▸ How to complete this task
Only the final stretch of lines is needed: output exactly the line containing "(234, 418) = (299, 507): none" and all lines following it in the listing below.

▸ Records
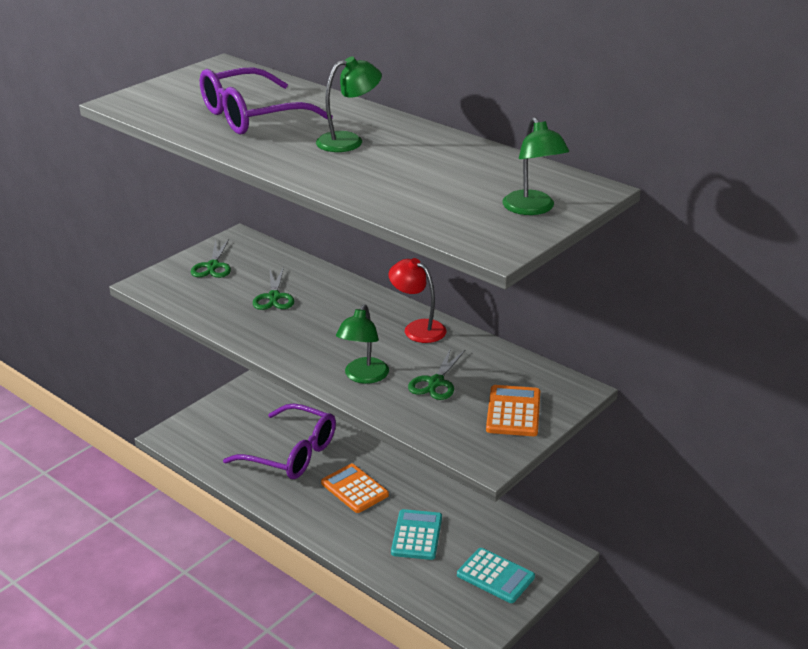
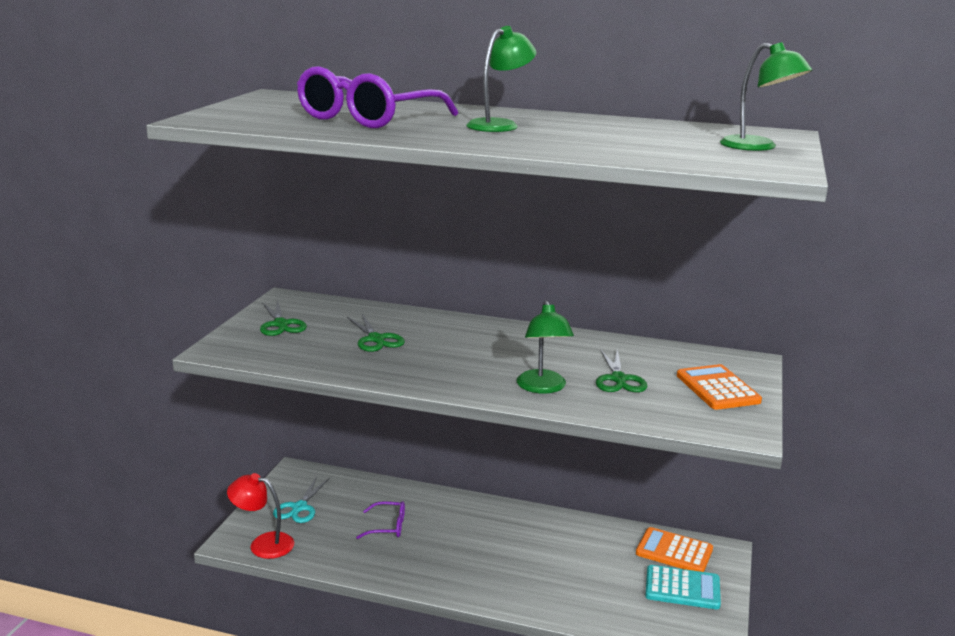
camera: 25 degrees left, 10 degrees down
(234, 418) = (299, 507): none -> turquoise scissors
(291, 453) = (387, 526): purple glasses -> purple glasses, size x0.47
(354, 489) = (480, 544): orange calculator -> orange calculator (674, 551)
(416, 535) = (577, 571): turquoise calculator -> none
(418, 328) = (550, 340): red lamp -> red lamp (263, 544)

▸ Response box
(234, 418) = (299, 507): none -> turquoise scissors
(291, 453) = (387, 526): purple glasses -> purple glasses, size x0.47
(354, 489) = (480, 544): orange calculator -> orange calculator (674, 551)
(416, 535) = (577, 571): turquoise calculator -> none
(418, 328) = (550, 340): red lamp -> red lamp (263, 544)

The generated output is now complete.